-- Information provided --

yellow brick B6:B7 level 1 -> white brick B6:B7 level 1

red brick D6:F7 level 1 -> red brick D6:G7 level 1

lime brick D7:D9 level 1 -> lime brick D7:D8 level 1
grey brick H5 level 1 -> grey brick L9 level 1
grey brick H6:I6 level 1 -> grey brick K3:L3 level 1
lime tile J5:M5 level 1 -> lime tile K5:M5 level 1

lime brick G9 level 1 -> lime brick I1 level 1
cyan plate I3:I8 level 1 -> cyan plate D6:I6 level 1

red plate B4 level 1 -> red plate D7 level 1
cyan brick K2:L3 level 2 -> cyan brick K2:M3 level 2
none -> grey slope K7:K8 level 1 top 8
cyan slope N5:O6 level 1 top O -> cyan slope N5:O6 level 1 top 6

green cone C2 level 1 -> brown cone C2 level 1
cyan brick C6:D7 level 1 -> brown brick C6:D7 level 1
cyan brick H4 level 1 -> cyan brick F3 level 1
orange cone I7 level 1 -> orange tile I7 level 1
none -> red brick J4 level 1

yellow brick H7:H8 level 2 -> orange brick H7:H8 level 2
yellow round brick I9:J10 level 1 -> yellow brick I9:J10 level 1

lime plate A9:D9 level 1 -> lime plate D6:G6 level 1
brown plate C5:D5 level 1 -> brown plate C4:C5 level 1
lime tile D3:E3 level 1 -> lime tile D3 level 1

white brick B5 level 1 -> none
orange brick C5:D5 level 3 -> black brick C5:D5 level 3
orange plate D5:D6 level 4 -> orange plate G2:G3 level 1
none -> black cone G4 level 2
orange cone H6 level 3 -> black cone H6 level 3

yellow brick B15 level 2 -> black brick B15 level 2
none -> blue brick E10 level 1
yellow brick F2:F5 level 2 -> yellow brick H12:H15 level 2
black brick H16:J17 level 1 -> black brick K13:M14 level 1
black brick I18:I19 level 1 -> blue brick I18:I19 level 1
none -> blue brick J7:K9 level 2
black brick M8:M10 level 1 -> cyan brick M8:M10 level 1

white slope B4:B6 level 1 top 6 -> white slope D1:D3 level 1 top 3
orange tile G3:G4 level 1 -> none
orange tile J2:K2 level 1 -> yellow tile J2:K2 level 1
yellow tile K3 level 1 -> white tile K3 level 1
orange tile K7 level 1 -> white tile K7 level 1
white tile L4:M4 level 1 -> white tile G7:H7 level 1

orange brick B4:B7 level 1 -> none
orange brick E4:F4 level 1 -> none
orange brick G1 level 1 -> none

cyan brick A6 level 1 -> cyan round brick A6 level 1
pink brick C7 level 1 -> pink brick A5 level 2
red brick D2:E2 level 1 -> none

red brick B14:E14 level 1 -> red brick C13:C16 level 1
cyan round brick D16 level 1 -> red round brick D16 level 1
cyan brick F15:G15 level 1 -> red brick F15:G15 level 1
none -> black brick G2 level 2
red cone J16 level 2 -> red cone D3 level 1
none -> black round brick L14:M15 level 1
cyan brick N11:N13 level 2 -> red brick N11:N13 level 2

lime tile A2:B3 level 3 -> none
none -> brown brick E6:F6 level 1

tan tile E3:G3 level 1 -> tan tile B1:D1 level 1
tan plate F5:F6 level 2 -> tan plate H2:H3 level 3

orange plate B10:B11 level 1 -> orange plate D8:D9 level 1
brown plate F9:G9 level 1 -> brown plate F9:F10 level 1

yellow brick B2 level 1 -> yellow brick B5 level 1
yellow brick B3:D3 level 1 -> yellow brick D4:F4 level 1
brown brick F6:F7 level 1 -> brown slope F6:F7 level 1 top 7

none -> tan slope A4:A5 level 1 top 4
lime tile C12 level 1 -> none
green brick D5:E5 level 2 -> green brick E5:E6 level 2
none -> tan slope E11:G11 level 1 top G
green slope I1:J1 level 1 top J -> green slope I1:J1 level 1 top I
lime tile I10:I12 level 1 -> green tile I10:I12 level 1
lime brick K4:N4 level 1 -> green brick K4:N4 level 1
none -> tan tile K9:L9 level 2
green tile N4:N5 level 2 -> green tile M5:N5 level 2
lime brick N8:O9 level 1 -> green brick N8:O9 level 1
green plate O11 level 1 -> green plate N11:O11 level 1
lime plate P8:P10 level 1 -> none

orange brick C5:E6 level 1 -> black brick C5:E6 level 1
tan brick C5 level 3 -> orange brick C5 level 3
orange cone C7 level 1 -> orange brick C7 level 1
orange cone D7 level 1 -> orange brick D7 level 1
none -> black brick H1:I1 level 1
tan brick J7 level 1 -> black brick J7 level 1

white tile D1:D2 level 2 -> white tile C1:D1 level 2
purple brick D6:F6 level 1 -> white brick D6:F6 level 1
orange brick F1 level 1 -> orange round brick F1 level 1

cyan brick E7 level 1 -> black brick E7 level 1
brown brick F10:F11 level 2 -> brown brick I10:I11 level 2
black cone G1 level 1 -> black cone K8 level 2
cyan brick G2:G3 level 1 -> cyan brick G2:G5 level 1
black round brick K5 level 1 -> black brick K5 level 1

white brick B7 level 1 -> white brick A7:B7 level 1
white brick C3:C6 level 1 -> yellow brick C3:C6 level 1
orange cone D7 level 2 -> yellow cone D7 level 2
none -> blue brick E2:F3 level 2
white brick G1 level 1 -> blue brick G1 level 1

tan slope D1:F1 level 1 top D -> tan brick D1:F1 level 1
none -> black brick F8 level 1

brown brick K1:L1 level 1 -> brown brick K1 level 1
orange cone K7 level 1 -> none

-- Work request --
Set down, unchanged, only those lines above that fall between the line with "orange tile K7" and the line with "yellow brick B3:D3", the two end lines included.

-- Answer space --
orange tile K7 level 1 -> white tile K7 level 1
white tile L4:M4 level 1 -> white tile G7:H7 level 1

orange brick B4:B7 level 1 -> none
orange brick E4:F4 level 1 -> none
orange brick G1 level 1 -> none

cyan brick A6 level 1 -> cyan round brick A6 level 1
pink brick C7 level 1 -> pink brick A5 level 2
red brick D2:E2 level 1 -> none

red brick B14:E14 level 1 -> red brick C13:C16 level 1
cyan round brick D16 level 1 -> red round brick D16 level 1
cyan brick F15:G15 level 1 -> red brick F15:G15 level 1
none -> black brick G2 level 2
red cone J16 level 2 -> red cone D3 level 1
none -> black round brick L14:M15 level 1
cyan brick N11:N13 level 2 -> red brick N11:N13 level 2

lime tile A2:B3 level 3 -> none
none -> brown brick E6:F6 level 1

tan tile E3:G3 level 1 -> tan tile B1:D1 level 1
tan plate F5:F6 level 2 -> tan plate H2:H3 level 3

orange plate B10:B11 level 1 -> orange plate D8:D9 level 1
brown plate F9:G9 level 1 -> brown plate F9:F10 level 1

yellow brick B2 level 1 -> yellow brick B5 level 1
yellow brick B3:D3 level 1 -> yellow brick D4:F4 level 1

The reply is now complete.